**What the task requires:** Copy exactly the lines from the start of the material through the line with "grey truck |". Pictures stay out of the copy.
-- Information provided follows --
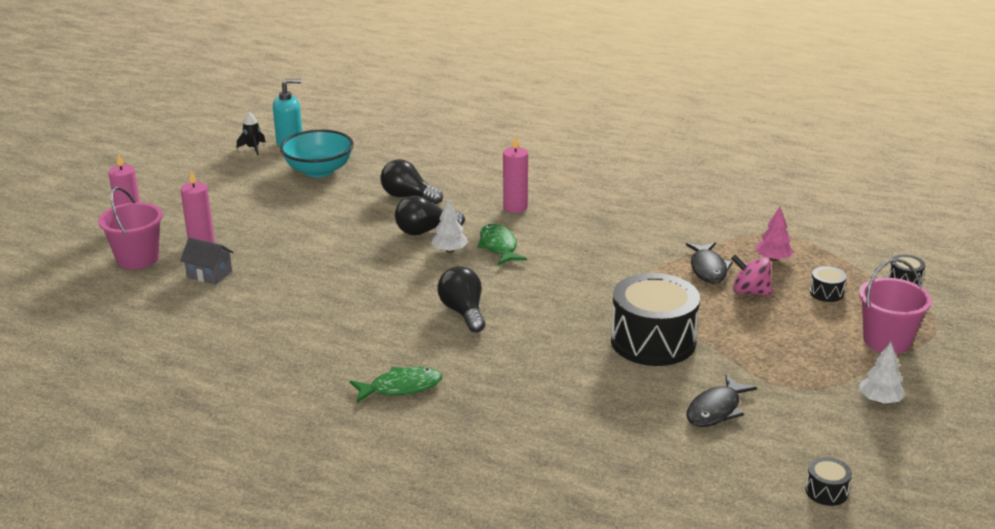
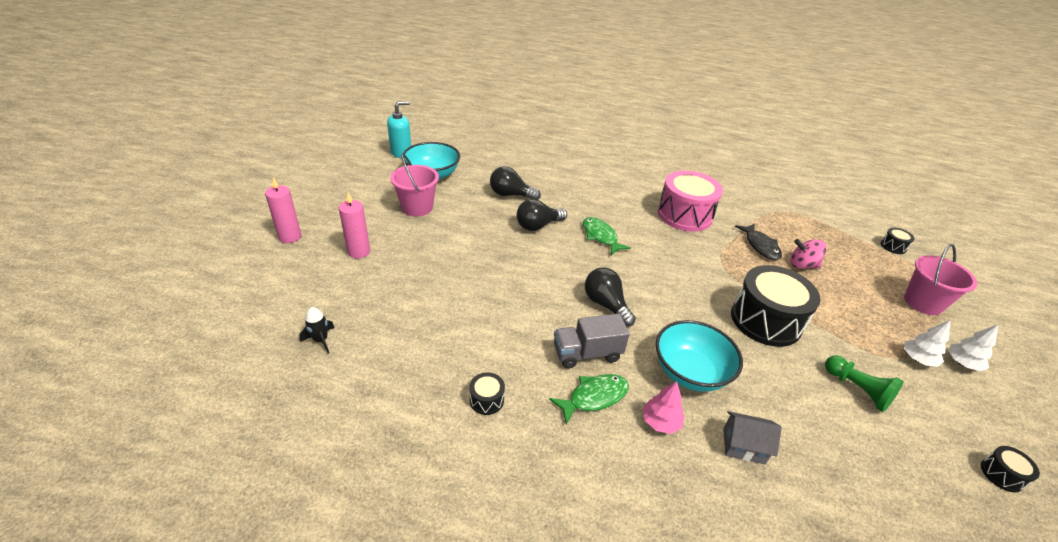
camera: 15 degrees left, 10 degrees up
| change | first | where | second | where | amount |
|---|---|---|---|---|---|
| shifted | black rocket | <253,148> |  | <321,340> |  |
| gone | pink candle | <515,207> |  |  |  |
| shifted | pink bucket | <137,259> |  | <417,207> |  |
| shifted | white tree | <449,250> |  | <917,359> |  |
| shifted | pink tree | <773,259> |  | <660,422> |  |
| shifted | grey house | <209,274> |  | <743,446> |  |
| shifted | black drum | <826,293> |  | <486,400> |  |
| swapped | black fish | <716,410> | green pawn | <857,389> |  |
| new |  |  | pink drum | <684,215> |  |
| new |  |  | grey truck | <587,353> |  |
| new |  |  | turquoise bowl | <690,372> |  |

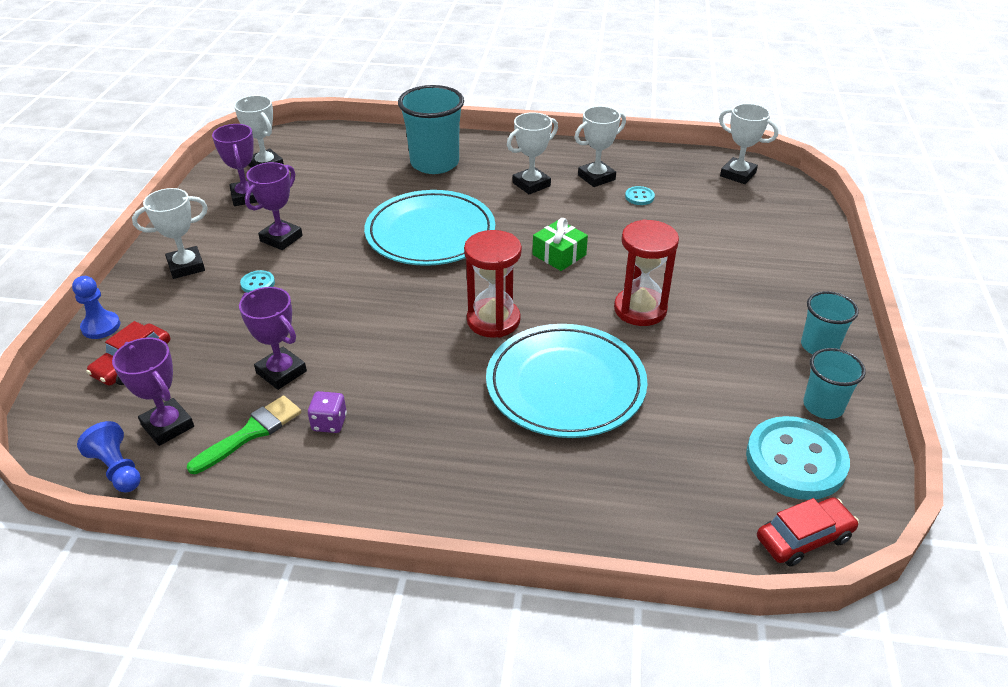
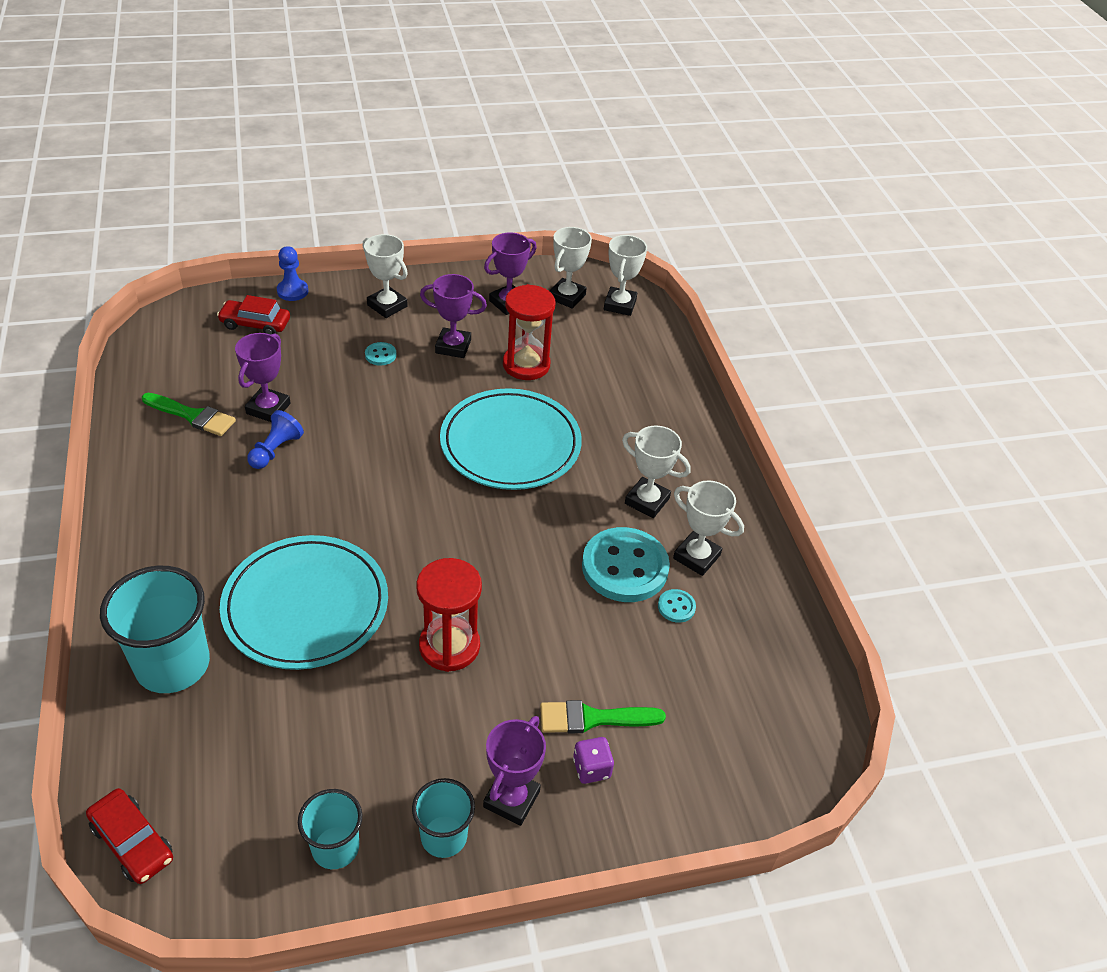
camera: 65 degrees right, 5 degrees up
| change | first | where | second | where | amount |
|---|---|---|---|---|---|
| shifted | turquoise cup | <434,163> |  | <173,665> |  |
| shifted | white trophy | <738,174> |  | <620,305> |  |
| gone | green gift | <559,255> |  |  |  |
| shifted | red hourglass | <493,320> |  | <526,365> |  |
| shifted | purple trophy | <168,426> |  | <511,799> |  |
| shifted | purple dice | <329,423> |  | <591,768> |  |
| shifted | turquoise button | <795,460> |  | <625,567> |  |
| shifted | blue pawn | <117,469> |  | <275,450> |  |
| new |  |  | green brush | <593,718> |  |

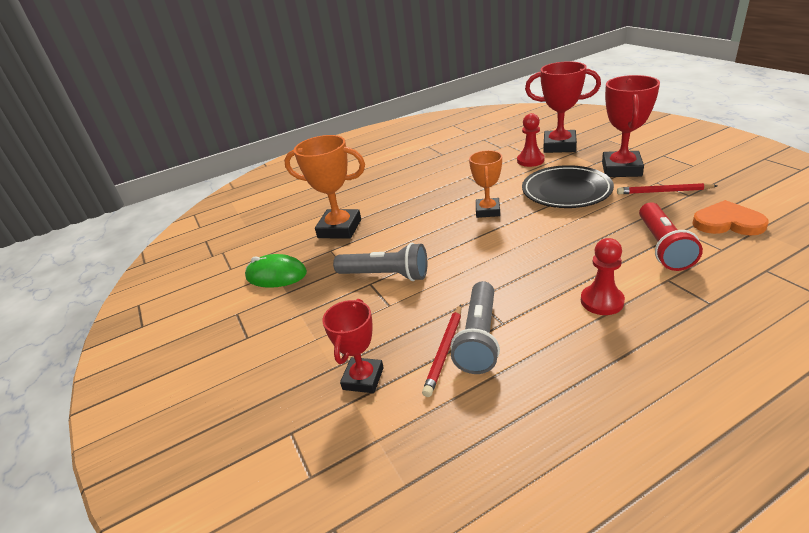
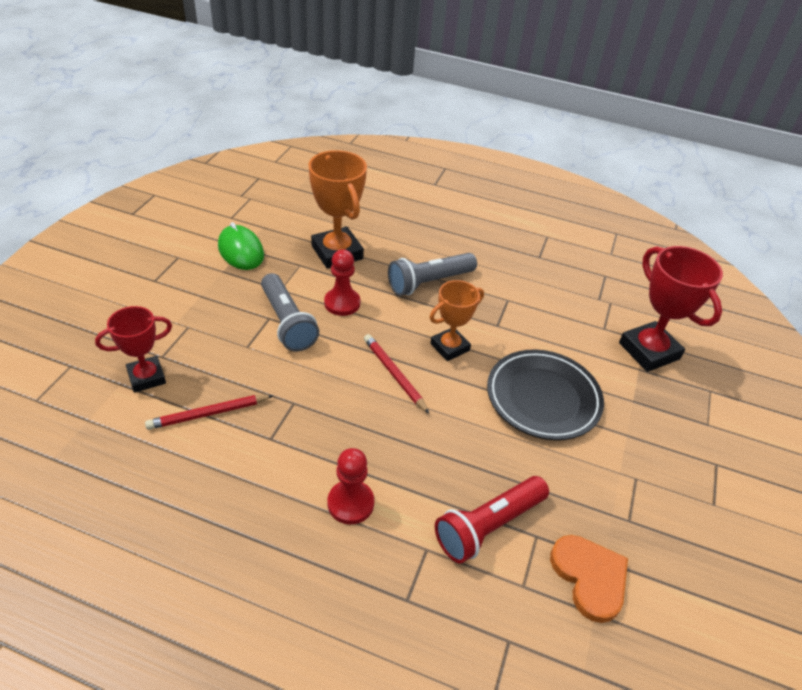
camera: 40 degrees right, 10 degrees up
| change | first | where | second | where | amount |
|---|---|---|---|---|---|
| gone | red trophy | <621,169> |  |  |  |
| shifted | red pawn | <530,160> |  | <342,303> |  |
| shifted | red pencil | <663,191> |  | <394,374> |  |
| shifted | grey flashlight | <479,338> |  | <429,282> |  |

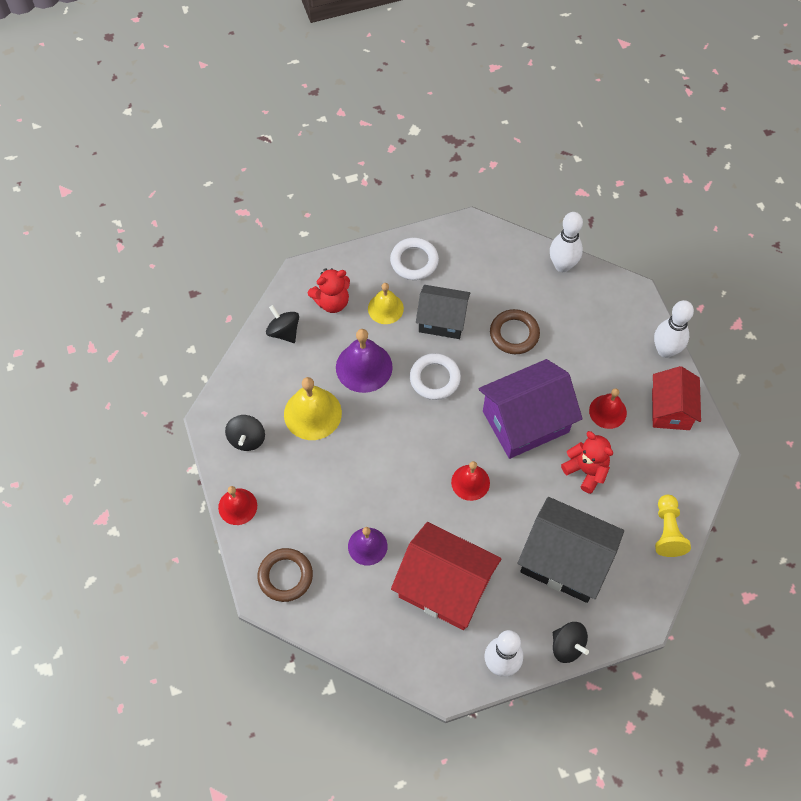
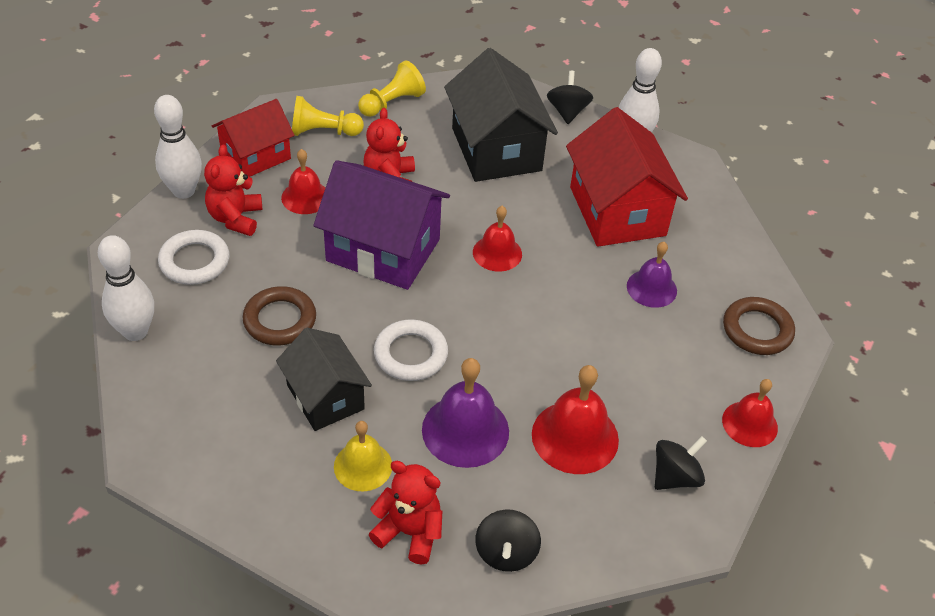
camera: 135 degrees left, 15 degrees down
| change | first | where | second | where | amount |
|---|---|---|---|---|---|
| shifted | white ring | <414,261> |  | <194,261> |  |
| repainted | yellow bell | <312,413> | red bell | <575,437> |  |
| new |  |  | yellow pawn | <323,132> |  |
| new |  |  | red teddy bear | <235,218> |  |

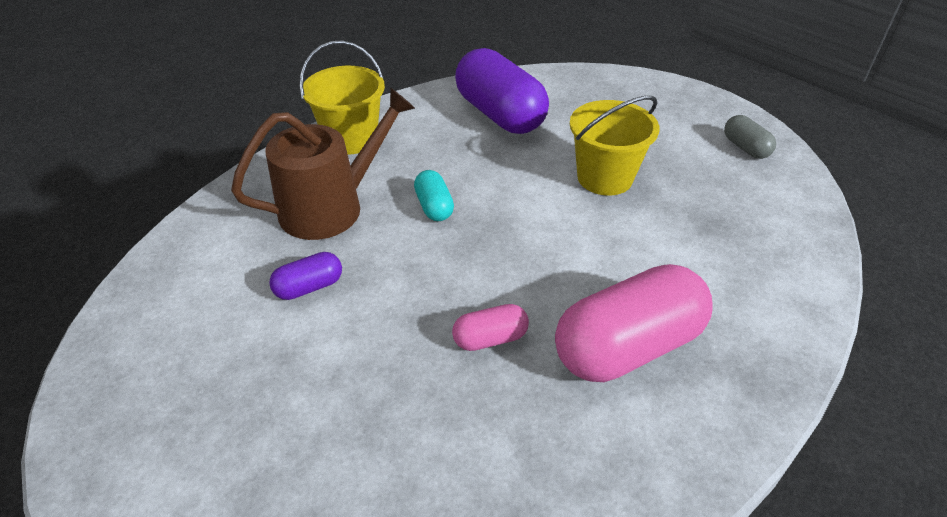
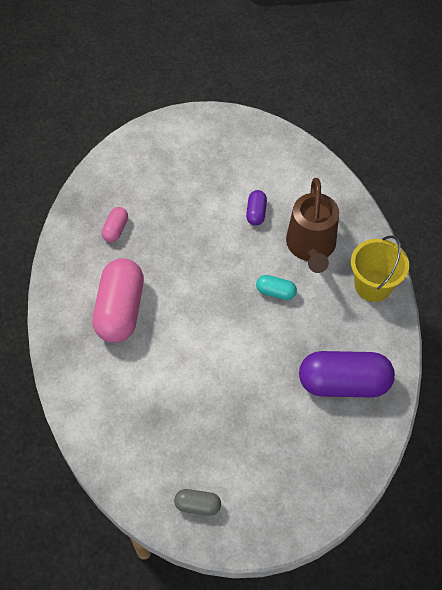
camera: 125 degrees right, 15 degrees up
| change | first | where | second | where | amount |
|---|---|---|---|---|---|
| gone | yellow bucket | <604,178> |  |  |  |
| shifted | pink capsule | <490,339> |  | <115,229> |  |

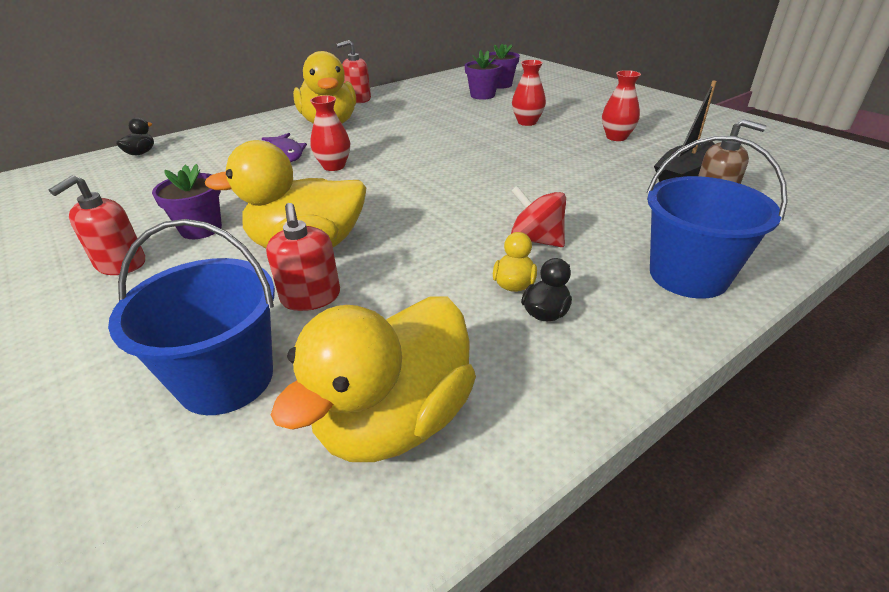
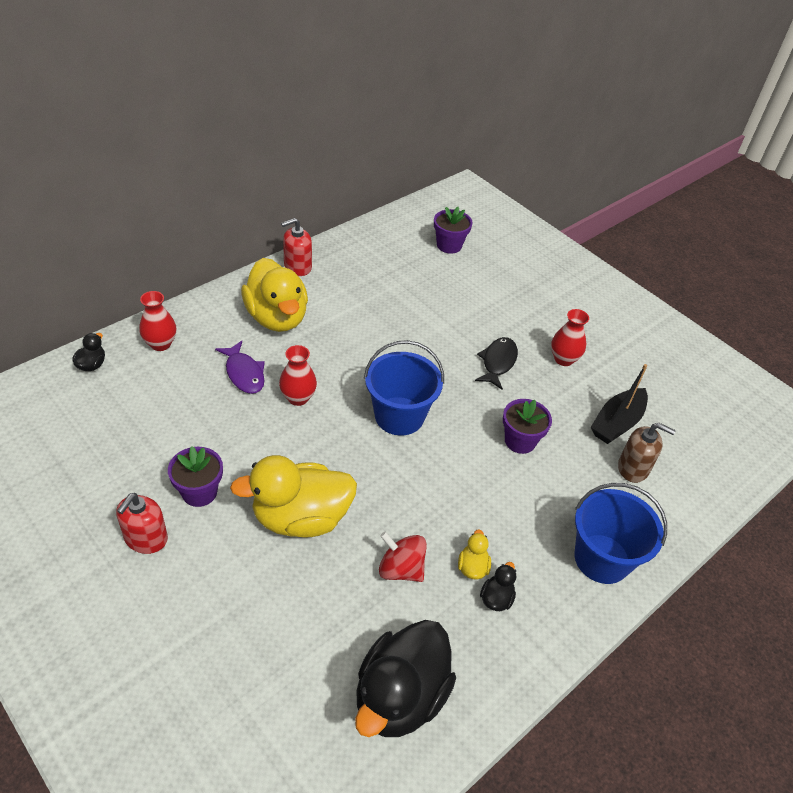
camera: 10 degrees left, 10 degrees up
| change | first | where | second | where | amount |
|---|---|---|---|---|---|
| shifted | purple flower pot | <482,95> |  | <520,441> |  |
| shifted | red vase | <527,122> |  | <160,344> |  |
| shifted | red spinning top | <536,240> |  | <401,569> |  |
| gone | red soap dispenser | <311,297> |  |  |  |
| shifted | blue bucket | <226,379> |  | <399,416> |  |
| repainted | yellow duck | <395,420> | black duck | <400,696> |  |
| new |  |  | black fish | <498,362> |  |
-- Information provided concluded --
**Solution to this task:**
camera: 15 degrees left, 10 degrees up
| change | first | where | second | where | amount |
|---|---|---|---|---|---|
| shifted | black rocket | <253,148> |  | <321,340> |  |
| gone | pink candle | <515,207> |  |  |  |
| shifted | pink bucket | <137,259> |  | <417,207> |  |
| shifted | white tree | <449,250> |  | <917,359> |  |
| shifted | pink tree | <773,259> |  | <660,422> |  |
| shifted | grey house | <209,274> |  | <743,446> |  |
| shifted | black drum | <826,293> |  | <486,400> |  |
| swapped | black fish | <716,410> | green pawn | <857,389> |  |
| new |  |  | pink drum | <684,215> |  |
| new |  |  | grey truck | <587,353> |  |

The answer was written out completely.